- Records to use

--

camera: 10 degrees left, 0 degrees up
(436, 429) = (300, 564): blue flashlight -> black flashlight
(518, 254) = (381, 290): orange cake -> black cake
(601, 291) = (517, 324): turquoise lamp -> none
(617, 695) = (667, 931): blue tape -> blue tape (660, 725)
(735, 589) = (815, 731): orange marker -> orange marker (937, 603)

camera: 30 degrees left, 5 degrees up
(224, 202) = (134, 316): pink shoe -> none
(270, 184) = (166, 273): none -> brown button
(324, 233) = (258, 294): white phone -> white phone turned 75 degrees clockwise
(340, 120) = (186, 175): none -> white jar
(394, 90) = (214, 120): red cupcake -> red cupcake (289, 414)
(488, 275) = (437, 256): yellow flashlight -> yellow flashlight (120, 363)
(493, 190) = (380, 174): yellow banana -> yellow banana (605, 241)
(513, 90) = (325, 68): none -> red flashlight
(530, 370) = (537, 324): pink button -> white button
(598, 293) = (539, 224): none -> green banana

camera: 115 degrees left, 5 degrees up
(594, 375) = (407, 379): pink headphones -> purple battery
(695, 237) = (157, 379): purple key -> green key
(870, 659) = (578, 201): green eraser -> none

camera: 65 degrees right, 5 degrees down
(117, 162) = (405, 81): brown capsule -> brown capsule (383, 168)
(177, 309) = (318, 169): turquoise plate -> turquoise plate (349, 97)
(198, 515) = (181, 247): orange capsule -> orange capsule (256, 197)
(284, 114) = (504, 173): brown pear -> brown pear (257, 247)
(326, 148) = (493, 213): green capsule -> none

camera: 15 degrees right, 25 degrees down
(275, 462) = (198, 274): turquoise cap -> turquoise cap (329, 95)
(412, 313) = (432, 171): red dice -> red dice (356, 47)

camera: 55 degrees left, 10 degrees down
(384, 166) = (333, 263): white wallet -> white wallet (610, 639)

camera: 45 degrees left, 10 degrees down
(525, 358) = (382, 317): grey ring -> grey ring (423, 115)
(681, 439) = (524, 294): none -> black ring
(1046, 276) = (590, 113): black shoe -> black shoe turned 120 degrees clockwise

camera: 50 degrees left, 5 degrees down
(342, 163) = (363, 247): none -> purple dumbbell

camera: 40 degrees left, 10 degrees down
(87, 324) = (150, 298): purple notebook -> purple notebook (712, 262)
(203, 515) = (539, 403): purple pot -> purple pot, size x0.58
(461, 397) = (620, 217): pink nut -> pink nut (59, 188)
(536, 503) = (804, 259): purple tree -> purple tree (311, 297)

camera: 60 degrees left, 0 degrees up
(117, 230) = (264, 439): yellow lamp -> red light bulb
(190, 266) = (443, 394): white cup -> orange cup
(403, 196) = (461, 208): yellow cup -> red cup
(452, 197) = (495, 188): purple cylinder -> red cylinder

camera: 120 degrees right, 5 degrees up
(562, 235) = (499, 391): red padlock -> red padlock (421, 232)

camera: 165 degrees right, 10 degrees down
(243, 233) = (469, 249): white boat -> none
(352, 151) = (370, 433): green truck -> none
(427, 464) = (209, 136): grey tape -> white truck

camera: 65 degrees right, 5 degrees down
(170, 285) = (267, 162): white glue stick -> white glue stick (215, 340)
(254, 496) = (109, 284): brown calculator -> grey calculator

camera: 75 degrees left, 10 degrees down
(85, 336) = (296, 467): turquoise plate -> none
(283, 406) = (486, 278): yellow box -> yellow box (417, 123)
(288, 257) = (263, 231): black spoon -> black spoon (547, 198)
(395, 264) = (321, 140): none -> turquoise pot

--

- Your objective
Which of the lines above include the word "shoe"? List those lines.

- Output of the task
(224, 202) = (134, 316): pink shoe -> none
(1046, 276) = (590, 113): black shoe -> black shoe turned 120 degrees clockwise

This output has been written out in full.